• _What you should do_
Starting with the line that contains "R8: 3.3 (0V, SIG1) -> 3.3 (SIG1, SIG4)" and ending with the last line of the listing, print each line exactly. Pictures stay out.
┌─ Information provided
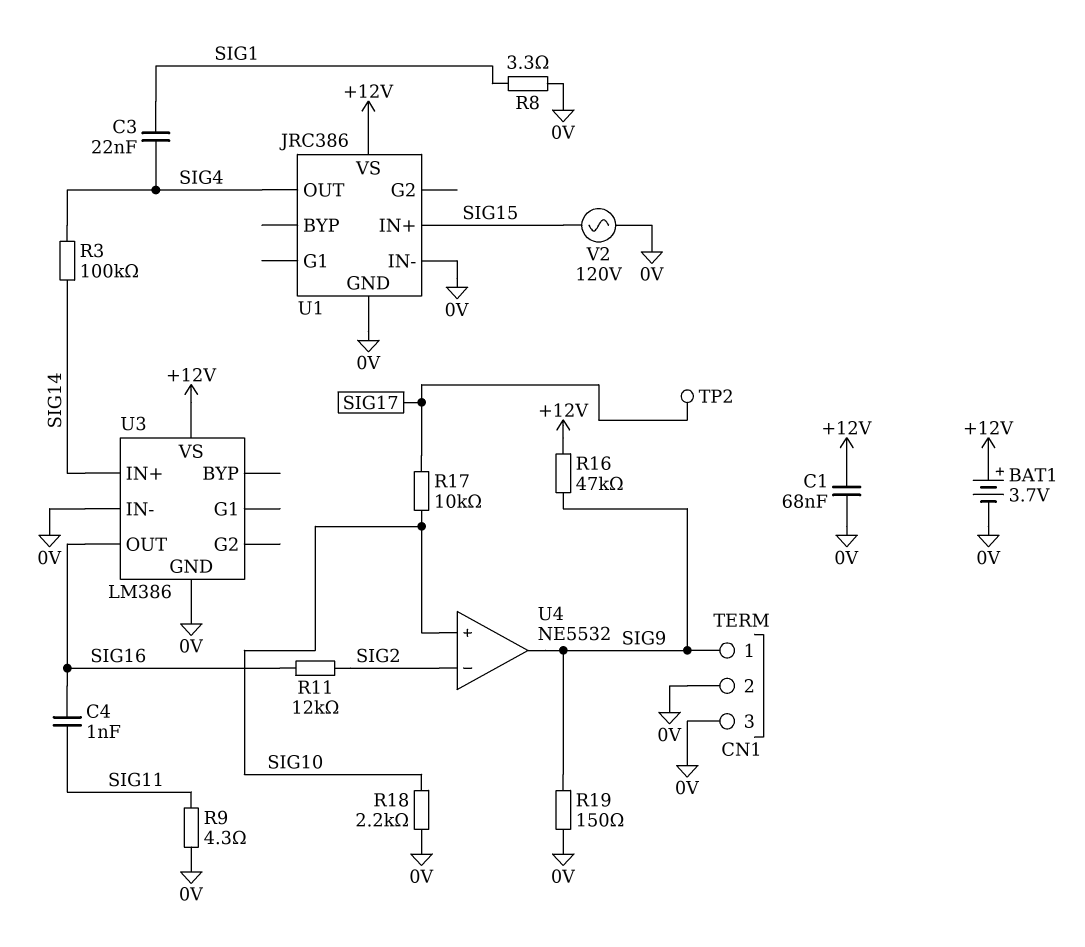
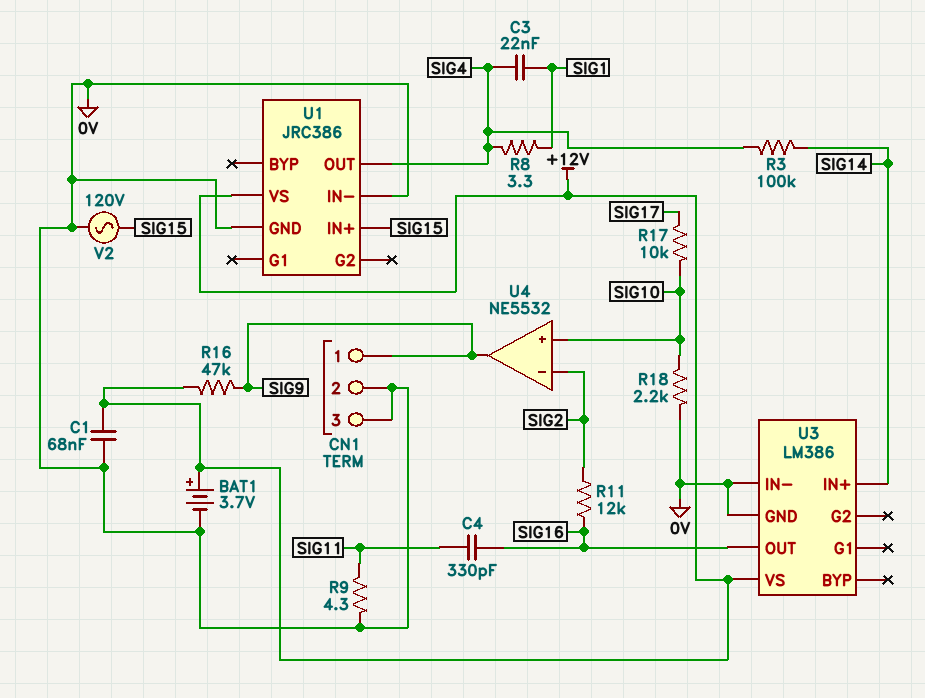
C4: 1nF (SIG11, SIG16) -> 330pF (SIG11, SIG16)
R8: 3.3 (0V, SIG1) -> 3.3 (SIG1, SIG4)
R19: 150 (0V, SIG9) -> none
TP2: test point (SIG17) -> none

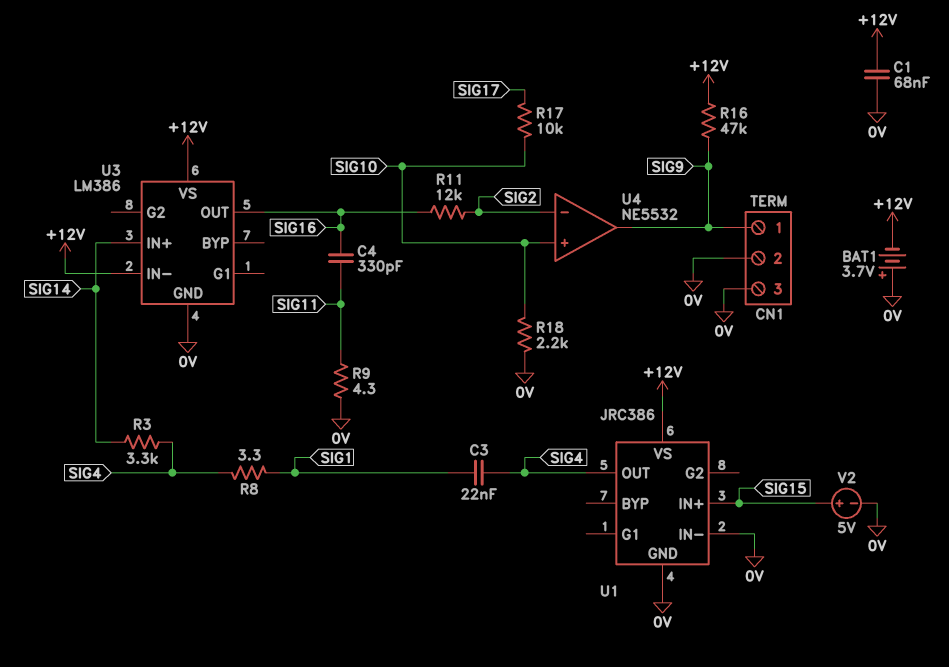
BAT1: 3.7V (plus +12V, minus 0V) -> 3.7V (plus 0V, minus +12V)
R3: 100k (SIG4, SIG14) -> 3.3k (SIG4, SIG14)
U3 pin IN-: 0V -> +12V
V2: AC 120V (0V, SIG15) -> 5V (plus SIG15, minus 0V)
└─
• _Reply to the exercise_
R8: 3.3 (0V, SIG1) -> 3.3 (SIG1, SIG4)
R19: 150 (0V, SIG9) -> none
TP2: test point (SIG17) -> none

BAT1: 3.7V (plus +12V, minus 0V) -> 3.7V (plus 0V, minus +12V)
R3: 100k (SIG4, SIG14) -> 3.3k (SIG4, SIG14)
U3 pin IN-: 0V -> +12V
V2: AC 120V (0V, SIG15) -> 5V (plus SIG15, minus 0V)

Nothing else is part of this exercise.